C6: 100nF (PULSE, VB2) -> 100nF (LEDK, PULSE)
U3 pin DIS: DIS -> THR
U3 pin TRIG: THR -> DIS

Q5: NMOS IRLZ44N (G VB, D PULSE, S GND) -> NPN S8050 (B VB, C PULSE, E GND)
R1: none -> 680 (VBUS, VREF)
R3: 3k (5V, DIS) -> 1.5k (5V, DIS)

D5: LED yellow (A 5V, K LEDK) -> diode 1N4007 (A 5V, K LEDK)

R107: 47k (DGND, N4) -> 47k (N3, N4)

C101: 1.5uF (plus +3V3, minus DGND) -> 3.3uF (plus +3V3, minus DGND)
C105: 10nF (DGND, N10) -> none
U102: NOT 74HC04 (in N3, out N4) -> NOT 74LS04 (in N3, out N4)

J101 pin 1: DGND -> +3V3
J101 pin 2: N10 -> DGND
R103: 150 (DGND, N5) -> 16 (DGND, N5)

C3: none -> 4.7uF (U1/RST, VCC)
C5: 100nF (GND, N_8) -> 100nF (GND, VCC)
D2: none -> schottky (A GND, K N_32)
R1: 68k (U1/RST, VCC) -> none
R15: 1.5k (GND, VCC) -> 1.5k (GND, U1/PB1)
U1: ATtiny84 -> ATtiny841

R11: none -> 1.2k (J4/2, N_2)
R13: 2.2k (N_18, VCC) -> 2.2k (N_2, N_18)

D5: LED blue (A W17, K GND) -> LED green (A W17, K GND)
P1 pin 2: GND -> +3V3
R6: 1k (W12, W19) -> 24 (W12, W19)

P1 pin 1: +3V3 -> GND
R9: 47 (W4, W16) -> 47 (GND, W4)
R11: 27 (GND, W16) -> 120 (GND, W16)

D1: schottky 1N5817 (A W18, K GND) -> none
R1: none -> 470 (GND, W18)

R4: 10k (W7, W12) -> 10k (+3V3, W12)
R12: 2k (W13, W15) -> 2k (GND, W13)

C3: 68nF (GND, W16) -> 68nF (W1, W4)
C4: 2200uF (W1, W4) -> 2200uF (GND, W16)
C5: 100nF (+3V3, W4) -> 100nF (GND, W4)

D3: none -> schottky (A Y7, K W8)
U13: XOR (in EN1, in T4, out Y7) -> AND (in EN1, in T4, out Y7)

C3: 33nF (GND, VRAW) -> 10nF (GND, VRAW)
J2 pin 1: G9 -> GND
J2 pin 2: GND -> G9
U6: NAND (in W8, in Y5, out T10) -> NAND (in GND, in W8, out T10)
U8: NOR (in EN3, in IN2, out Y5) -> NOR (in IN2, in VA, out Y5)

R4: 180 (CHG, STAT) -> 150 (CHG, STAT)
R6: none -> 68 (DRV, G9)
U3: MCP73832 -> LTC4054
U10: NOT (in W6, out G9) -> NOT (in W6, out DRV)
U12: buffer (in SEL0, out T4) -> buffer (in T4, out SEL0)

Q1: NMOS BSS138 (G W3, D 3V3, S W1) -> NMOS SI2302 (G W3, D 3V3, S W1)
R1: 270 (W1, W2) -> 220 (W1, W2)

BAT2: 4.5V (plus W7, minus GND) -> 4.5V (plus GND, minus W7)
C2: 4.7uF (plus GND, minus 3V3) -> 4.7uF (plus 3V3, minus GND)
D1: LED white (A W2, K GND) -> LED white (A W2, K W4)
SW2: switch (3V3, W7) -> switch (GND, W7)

> **Exercise prompt**:
What you give back should be only the lines of the records above, starting at the line with "R6: none -> 68 (DRV, G9)" and ending at the line with "BAT2: 4.5V (plus", restated word for word.

> **Your response**:
R6: none -> 68 (DRV, G9)
U3: MCP73832 -> LTC4054
U10: NOT (in W6, out G9) -> NOT (in W6, out DRV)
U12: buffer (in SEL0, out T4) -> buffer (in T4, out SEL0)

Q1: NMOS BSS138 (G W3, D 3V3, S W1) -> NMOS SI2302 (G W3, D 3V3, S W1)
R1: 270 (W1, W2) -> 220 (W1, W2)

BAT2: 4.5V (plus W7, minus GND) -> 4.5V (plus GND, minus W7)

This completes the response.